Records for the exercise
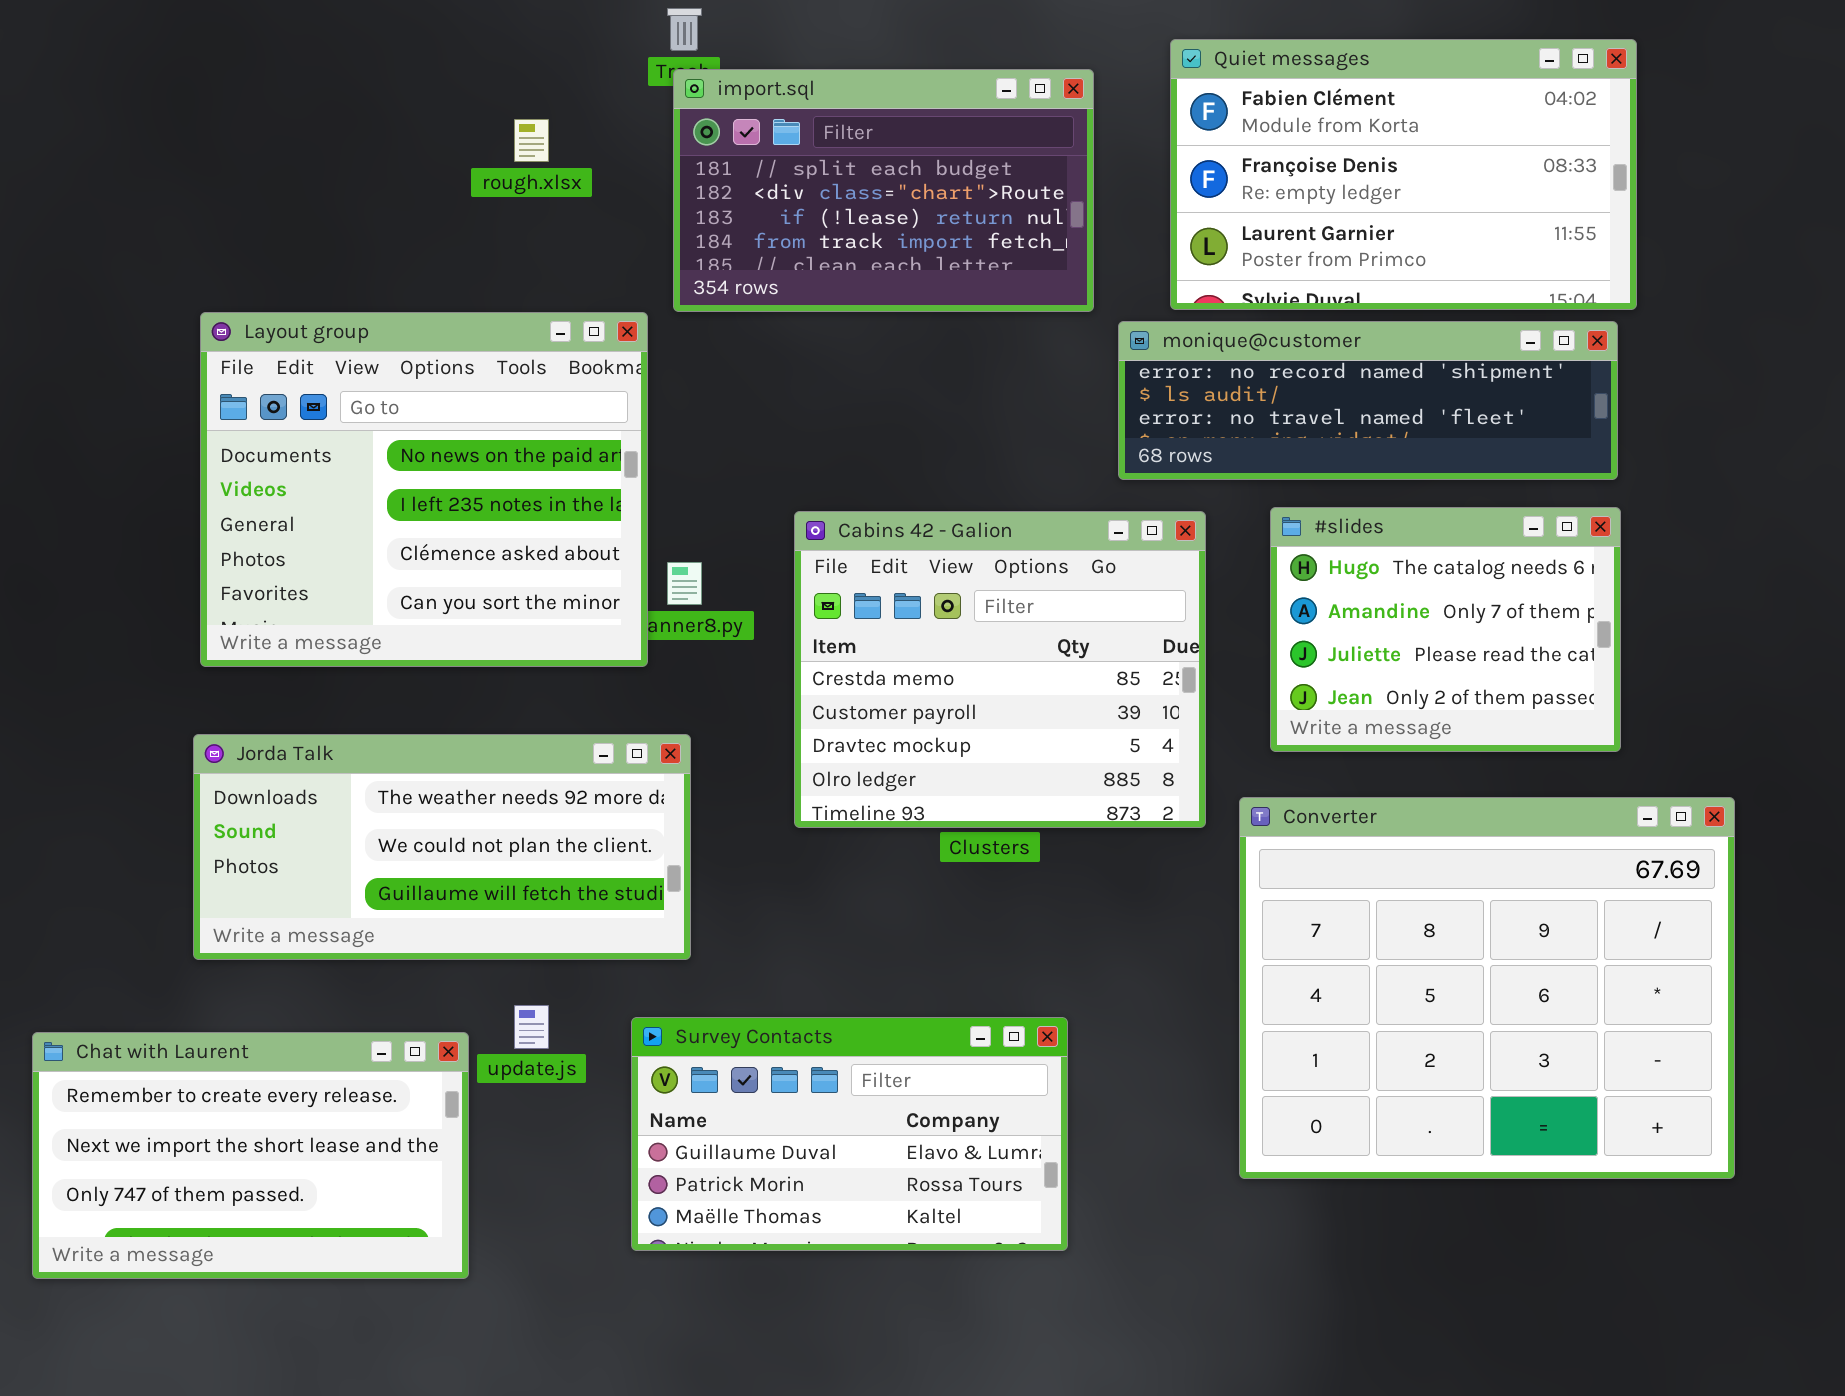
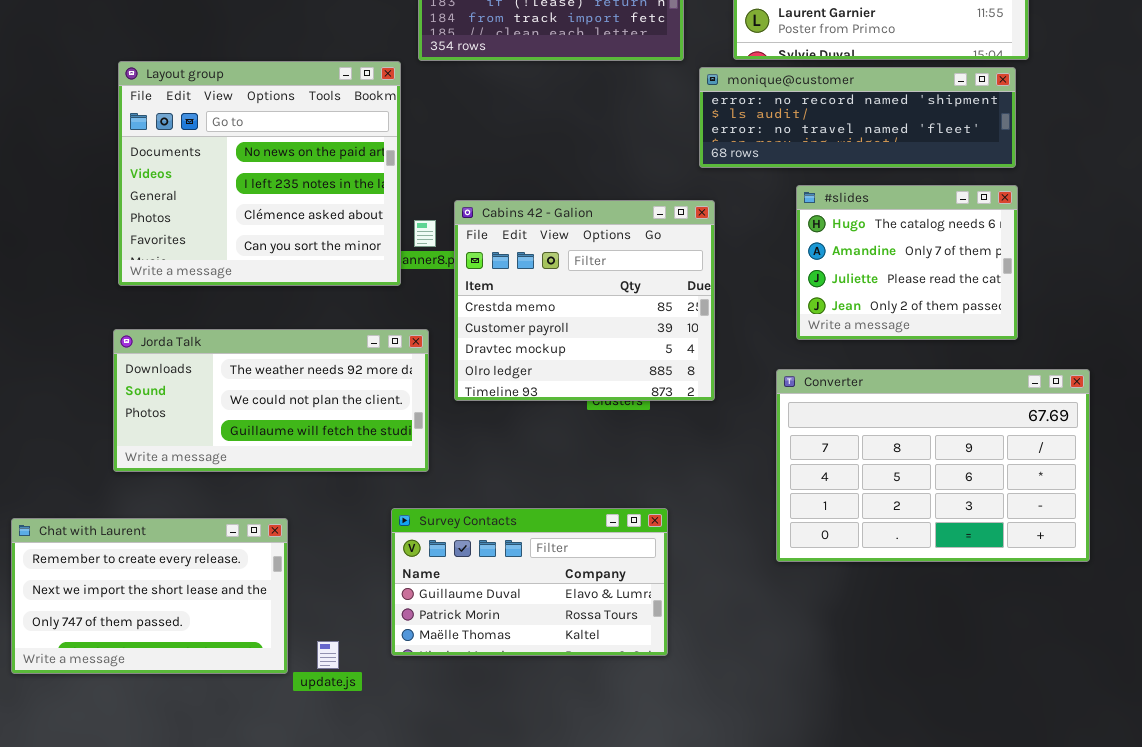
Cabins 42 - Galion: [794,511,1206,828] -> [454,200,715,401], moved
Converter: [1239,797,1735,1179] -> [776,369,1090,562], resized
update.js: [514,1005,549,1049] -> [317,641,339,669], moved

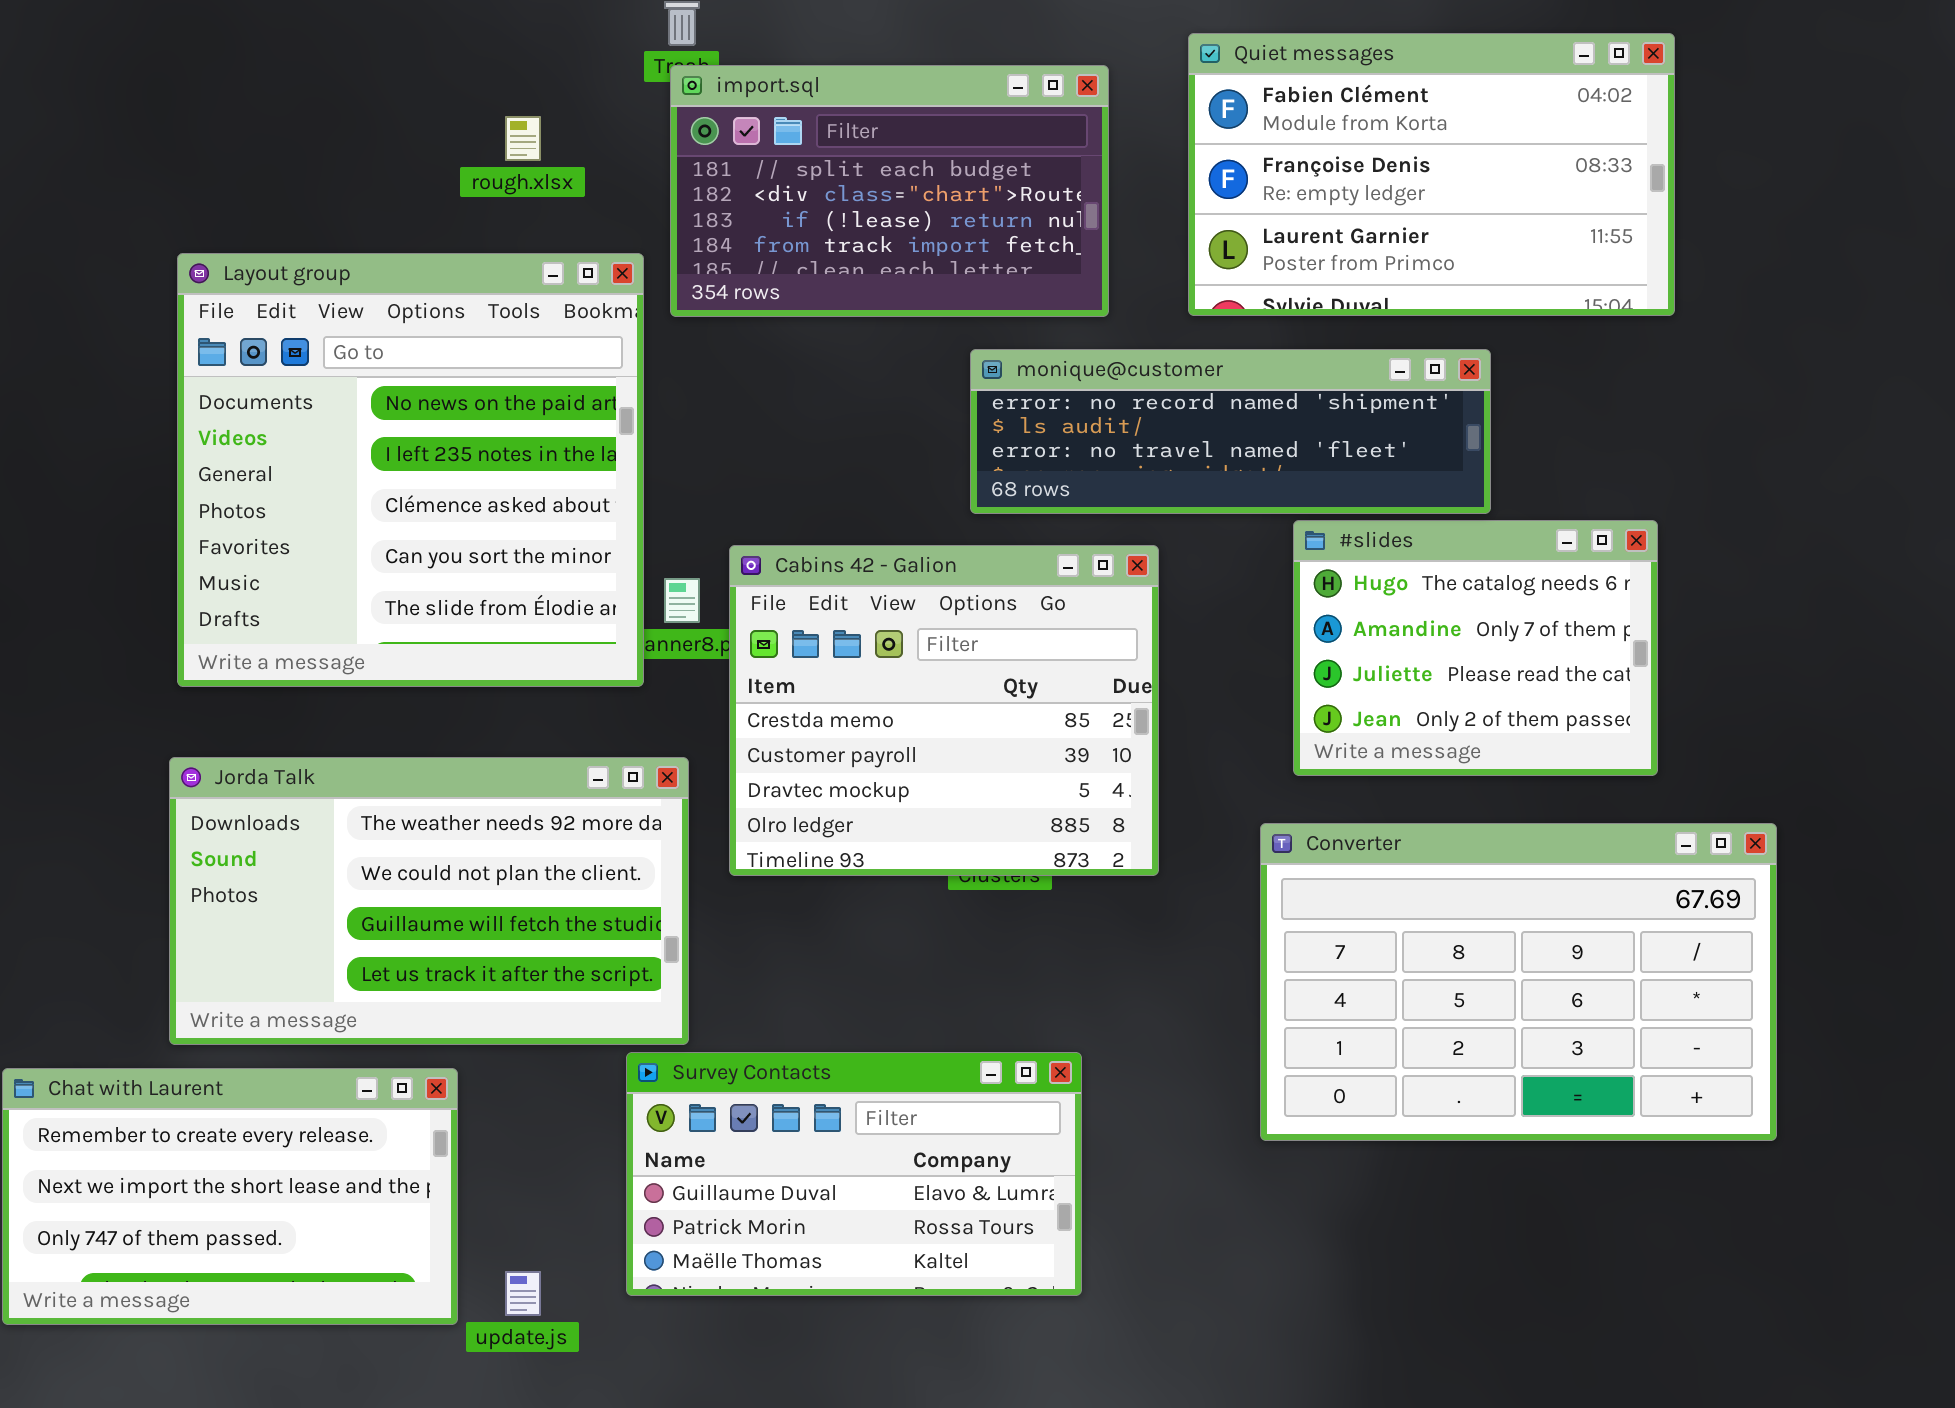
Layout group: [118,61,401,286] -> [177,253,644,687], resized
monique@customer: [699,67,1016,168] -> [970,349,1491,514], moved
Jorda Talk: [113,329,429,472] -> [169,757,689,1045], resized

Exercise requirements
Keeping every word as it is, write out all the data and omit the pictures.

Written solution
Cabins 42 - Galion: [794,511,1206,828] -> [454,200,715,401], moved
Converter: [1239,797,1735,1179] -> [776,369,1090,562], resized
update.js: [514,1005,549,1049] -> [317,641,339,669], moved

Layout group: [118,61,401,286] -> [177,253,644,687], resized
monique@customer: [699,67,1016,168] -> [970,349,1491,514], moved
Jorda Talk: [113,329,429,472] -> [169,757,689,1045], resized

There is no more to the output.